━━━ TASK INPUT ━━━
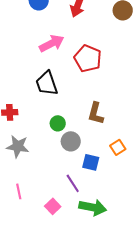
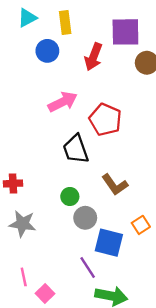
black trapezoid: (47, 83) -> (76, 149), moved
brown L-shape: (96, 113) -> (115, 185), turned -50
blue square: (91, 162) -> (109, 243), size x1.4
pink square: (53, 206) -> (45, 294), moved

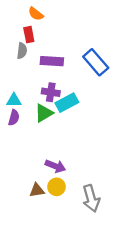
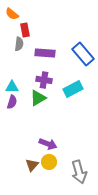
orange semicircle: (36, 14) -> (12, 14), moved
cyan rectangle: (67, 103) -> (73, 89), moved
brown triangle: (37, 190) -> (32, 165), turned -40

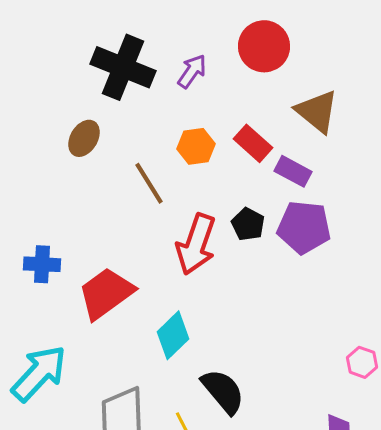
━━━
> [EXERCISE OBJECTIVE]:
Your reply should hold only the lines running from the one with "orange semicircle: (36, 14)" to the end of the data above, set down exactly, pictures omitted.

> [FINISHED EXERCISE]:
orange semicircle: (36, 14) -> (12, 14), moved
cyan rectangle: (67, 103) -> (73, 89), moved
brown triangle: (37, 190) -> (32, 165), turned -40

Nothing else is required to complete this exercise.